WHAT YOU NEED TO DO: Could you output, exactly and with nothing else, every line from the one that contains "APPLE (2nd from left)" through the last line of the listing below?

PROVIDED DATA:
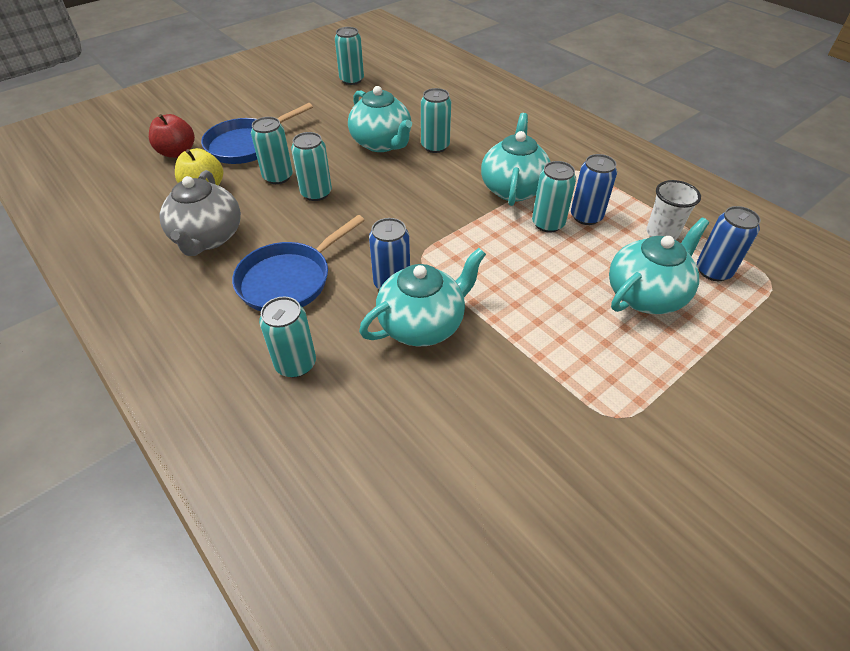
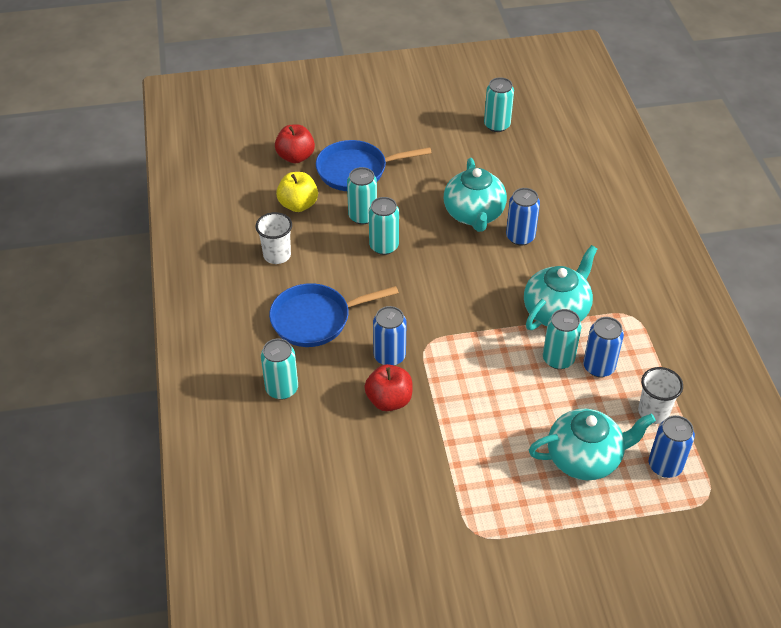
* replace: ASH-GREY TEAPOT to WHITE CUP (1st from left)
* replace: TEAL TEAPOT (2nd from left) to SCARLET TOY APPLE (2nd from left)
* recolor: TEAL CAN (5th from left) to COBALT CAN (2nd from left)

RESPONSE BELOW:
* replace: TEAL TEAPOT (2nd from left) to SCARLET TOY APPLE (2nd from left)
* recolor: TEAL CAN (5th from left) to COBALT CAN (2nd from left)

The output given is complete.